## Material supplied

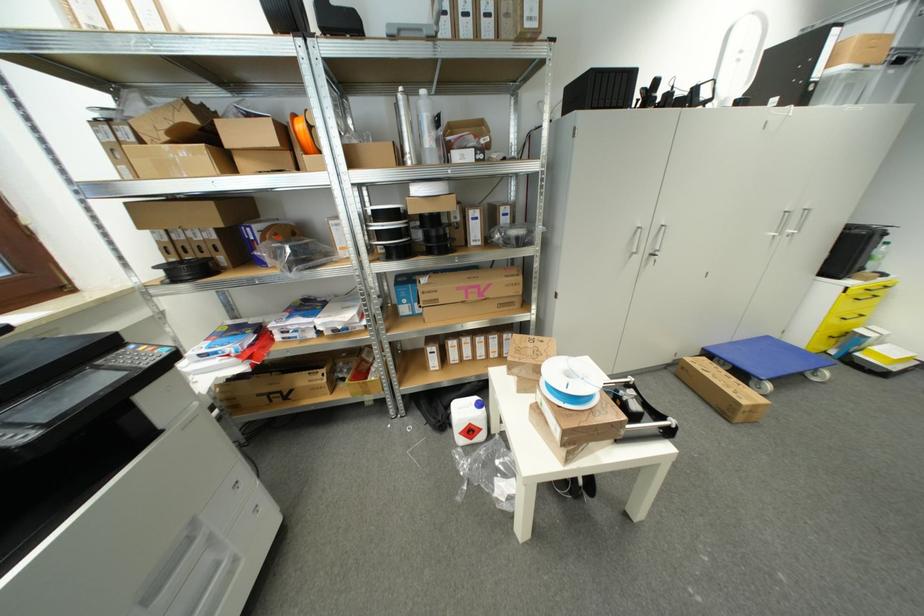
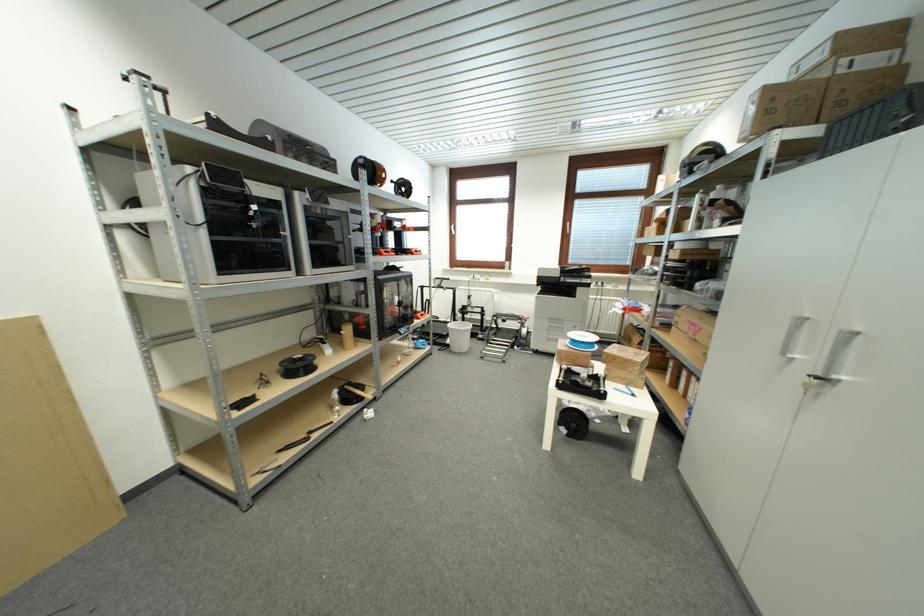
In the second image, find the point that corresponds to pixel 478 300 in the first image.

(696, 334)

==

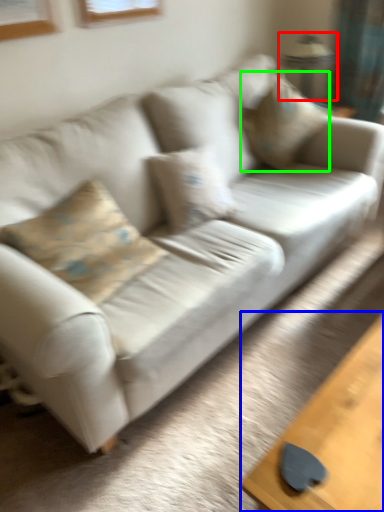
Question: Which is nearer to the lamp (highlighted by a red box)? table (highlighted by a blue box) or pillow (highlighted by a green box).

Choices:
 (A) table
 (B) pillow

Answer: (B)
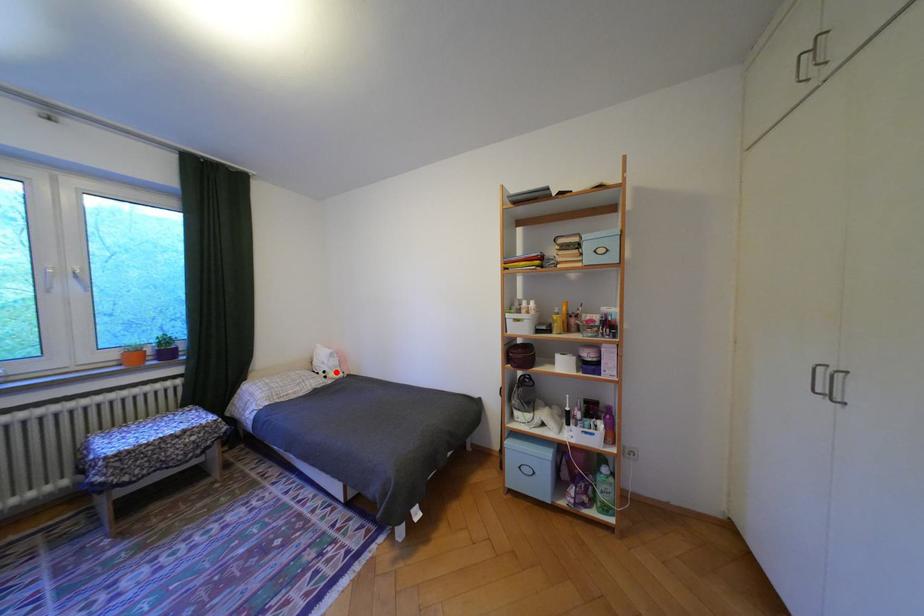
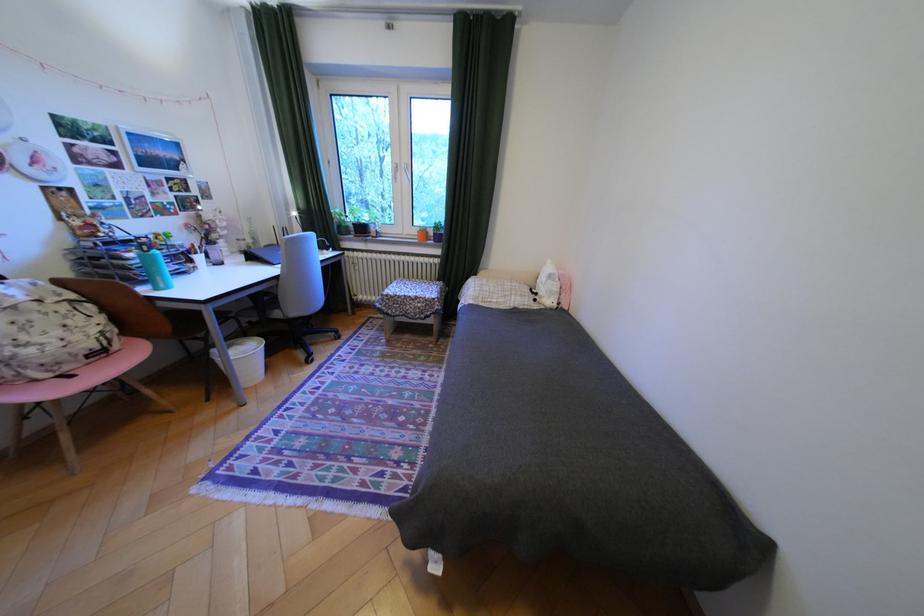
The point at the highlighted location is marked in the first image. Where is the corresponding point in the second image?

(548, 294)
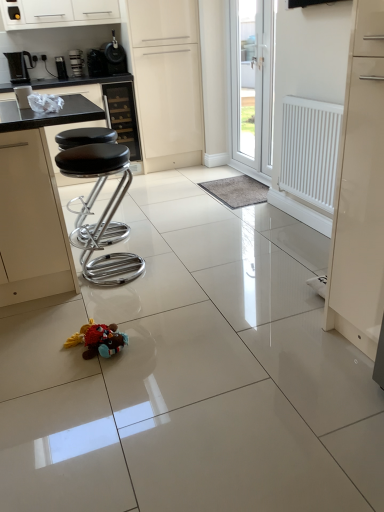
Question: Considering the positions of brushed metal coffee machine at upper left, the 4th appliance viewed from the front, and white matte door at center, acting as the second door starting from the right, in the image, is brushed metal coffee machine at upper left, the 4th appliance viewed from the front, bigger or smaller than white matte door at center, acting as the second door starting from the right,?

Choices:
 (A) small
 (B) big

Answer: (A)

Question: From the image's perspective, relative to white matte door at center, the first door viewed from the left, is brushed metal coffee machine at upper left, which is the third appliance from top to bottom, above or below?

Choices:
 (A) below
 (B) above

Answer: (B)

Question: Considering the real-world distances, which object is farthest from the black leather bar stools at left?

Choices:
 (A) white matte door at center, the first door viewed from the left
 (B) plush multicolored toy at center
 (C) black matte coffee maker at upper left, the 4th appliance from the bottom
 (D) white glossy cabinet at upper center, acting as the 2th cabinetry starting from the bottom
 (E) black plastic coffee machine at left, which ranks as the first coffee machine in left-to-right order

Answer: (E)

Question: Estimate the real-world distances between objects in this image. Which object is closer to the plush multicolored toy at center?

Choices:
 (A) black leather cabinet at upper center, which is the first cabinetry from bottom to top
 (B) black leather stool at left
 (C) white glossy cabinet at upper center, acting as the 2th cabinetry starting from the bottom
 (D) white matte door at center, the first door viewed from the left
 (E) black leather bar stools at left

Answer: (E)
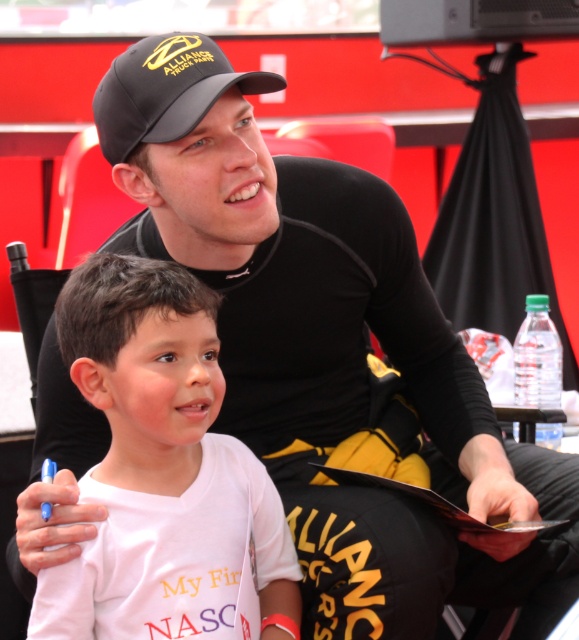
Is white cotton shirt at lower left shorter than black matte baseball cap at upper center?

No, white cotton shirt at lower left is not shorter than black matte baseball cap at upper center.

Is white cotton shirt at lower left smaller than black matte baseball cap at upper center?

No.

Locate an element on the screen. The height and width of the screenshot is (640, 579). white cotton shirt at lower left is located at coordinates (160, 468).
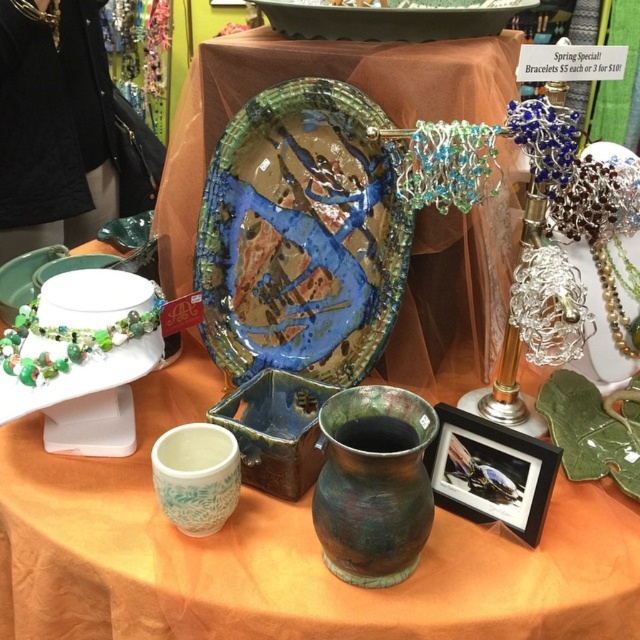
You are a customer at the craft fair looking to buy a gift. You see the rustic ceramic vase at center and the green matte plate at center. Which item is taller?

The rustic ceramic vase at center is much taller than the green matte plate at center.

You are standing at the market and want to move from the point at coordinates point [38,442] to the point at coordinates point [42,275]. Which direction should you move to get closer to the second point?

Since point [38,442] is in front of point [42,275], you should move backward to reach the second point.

...

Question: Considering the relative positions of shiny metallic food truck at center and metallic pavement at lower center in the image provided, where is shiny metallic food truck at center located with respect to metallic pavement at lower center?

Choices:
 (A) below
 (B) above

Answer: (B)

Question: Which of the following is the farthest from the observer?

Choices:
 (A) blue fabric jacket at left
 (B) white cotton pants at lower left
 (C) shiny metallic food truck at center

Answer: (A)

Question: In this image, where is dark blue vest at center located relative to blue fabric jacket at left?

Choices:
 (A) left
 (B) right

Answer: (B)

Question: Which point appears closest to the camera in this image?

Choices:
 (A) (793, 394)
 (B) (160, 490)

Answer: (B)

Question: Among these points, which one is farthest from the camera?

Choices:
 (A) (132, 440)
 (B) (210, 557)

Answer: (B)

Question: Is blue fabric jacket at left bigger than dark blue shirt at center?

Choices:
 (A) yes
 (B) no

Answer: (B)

## What this task involves
Render the lines of the items from the line with "Is white cotton shirt at lower left shorter" through the line with "Since point [38,442]" as a numbered list. Omit the blank lines and the pictures.

## Result below
1. Is white cotton shirt at lower left shorter than black matte baseball cap at upper center?
2. No, white cotton shirt at lower left is not shorter than black matte baseball cap at upper center.
3. Is white cotton shirt at lower left smaller than black matte baseball cap at upper center?
4. No.
5. Locate an element on the screen. The height and width of the screenshot is (640, 579). white cotton shirt at lower left is located at coordinates (160, 468).
6. You are a customer at the craft fair looking to buy a gift. You see the rustic ceramic vase at center and the green matte plate at center. Which item is taller?
7. The rustic ceramic vase at center is much taller than the green matte plate at center.
8. You are standing at the market and want to move from the point at coordinates point [38,442] to the point at coordinates point [42,275]. Which direction should you move to get closer to the second point?
9. Since point [38,442] is in front of point [42,275], you should move backward to reach the second point.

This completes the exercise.